Provided data.
++++++

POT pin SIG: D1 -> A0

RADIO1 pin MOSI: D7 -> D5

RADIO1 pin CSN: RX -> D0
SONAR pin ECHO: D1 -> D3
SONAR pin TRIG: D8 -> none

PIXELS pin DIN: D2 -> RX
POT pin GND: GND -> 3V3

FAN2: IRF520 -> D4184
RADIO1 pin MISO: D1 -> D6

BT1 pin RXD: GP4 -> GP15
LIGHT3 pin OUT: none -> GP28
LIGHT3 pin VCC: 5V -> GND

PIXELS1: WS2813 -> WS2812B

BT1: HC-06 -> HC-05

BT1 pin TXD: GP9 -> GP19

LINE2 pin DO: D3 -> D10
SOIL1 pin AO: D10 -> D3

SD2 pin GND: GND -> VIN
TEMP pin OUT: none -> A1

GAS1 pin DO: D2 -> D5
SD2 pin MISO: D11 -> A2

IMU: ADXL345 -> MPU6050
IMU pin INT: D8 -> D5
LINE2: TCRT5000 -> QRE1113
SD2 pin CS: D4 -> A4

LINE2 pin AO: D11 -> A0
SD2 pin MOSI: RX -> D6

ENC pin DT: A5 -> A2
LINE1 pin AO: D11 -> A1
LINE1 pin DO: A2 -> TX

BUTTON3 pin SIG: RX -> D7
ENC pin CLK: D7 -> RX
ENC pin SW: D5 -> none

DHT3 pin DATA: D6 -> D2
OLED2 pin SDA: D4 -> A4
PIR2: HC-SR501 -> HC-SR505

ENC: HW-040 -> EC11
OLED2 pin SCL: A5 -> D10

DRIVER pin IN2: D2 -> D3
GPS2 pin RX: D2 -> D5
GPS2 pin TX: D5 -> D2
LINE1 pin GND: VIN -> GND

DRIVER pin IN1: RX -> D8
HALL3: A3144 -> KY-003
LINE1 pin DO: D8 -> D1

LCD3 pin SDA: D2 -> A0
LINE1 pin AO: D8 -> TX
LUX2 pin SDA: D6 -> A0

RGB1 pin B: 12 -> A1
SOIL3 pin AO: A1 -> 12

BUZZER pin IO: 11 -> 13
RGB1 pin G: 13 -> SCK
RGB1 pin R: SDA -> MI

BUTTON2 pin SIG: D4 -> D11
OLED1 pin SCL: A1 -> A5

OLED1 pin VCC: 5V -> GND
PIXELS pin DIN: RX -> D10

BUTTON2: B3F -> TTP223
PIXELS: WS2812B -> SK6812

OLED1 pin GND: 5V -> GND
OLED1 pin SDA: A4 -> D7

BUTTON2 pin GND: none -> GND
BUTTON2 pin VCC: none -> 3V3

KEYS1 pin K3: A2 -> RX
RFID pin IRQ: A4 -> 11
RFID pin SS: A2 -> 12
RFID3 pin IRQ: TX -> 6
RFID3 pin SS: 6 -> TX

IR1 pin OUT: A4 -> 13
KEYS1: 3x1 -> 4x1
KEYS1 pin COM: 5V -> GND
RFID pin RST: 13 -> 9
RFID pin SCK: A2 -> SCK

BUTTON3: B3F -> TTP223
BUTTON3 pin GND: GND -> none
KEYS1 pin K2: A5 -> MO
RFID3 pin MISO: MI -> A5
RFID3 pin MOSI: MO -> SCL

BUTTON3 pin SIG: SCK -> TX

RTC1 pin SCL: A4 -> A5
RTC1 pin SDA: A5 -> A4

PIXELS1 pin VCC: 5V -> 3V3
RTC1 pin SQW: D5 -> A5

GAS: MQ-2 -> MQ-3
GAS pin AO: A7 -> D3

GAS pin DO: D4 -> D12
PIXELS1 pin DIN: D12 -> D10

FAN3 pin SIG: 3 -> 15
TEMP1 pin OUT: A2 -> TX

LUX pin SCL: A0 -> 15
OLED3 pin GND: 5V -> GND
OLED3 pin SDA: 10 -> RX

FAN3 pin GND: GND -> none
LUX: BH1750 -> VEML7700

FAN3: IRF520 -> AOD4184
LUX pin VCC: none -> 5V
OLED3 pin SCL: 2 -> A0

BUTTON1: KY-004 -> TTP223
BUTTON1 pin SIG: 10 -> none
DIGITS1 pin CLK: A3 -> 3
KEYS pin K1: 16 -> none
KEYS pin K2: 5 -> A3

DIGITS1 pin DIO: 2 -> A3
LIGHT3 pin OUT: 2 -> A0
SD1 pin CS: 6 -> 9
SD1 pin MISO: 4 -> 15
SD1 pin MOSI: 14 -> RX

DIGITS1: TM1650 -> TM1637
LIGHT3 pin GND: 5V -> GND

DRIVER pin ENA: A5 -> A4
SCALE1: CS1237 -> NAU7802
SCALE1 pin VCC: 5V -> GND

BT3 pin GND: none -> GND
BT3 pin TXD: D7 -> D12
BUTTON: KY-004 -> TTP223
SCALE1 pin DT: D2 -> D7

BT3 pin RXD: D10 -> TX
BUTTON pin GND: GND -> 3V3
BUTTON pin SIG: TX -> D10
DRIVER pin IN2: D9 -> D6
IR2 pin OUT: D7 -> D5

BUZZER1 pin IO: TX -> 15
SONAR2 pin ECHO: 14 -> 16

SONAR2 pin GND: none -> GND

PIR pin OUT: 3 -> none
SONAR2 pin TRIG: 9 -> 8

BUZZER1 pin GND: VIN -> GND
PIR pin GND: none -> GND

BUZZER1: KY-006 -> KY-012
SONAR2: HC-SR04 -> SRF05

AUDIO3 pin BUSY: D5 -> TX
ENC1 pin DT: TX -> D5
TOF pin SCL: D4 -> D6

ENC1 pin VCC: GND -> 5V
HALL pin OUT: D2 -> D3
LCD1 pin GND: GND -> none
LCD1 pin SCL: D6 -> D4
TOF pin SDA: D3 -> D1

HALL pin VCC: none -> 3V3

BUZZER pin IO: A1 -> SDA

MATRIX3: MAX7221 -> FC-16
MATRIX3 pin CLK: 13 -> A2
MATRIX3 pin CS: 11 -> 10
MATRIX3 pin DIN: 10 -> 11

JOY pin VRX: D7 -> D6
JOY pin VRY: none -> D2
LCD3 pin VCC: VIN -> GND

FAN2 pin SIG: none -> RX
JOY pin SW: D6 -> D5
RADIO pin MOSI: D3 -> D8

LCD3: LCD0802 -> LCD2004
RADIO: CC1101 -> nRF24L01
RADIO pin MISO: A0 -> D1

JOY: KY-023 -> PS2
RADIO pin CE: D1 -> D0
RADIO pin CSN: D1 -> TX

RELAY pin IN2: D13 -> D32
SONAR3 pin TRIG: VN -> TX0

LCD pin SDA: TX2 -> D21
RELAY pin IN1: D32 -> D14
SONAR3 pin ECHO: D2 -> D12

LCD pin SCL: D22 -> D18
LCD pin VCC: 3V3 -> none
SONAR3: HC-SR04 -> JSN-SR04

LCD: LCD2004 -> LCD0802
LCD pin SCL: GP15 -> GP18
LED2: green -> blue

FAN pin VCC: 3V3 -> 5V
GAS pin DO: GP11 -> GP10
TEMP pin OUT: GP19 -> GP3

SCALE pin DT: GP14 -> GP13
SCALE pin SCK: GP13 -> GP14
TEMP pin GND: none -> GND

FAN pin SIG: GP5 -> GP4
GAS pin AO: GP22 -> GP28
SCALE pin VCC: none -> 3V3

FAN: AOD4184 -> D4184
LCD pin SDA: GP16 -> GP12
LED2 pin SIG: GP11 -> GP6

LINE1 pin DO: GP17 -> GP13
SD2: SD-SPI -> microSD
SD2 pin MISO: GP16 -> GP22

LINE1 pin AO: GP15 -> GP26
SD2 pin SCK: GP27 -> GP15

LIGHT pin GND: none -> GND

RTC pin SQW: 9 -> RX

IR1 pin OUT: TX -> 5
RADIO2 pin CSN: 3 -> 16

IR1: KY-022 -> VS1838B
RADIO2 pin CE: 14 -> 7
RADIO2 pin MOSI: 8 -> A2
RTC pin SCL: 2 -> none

++++++

About this exercise. Only one stretch of the data above is needed. Restate it word for word, from the line containing "SONAR2 pin ECHO: 14 -> 16" through the line containing "LCD3: LCD0802 -> LCD2004", both ends included.

Worked solution.
SONAR2 pin ECHO: 14 -> 16

SONAR2 pin GND: none -> GND

PIR pin OUT: 3 -> none
SONAR2 pin TRIG: 9 -> 8

BUZZER1 pin GND: VIN -> GND
PIR pin GND: none -> GND

BUZZER1: KY-006 -> KY-012
SONAR2: HC-SR04 -> SRF05

AUDIO3 pin BUSY: D5 -> TX
ENC1 pin DT: TX -> D5
TOF pin SCL: D4 -> D6

ENC1 pin VCC: GND -> 5V
HALL pin OUT: D2 -> D3
LCD1 pin GND: GND -> none
LCD1 pin SCL: D6 -> D4
TOF pin SDA: D3 -> D1

HALL pin VCC: none -> 3V3

BUZZER pin IO: A1 -> SDA

MATRIX3: MAX7221 -> FC-16
MATRIX3 pin CLK: 13 -> A2
MATRIX3 pin CS: 11 -> 10
MATRIX3 pin DIN: 10 -> 11

JOY pin VRX: D7 -> D6
JOY pin VRY: none -> D2
LCD3 pin VCC: VIN -> GND

FAN2 pin SIG: none -> RX
JOY pin SW: D6 -> D5
RADIO pin MOSI: D3 -> D8

LCD3: LCD0802 -> LCD2004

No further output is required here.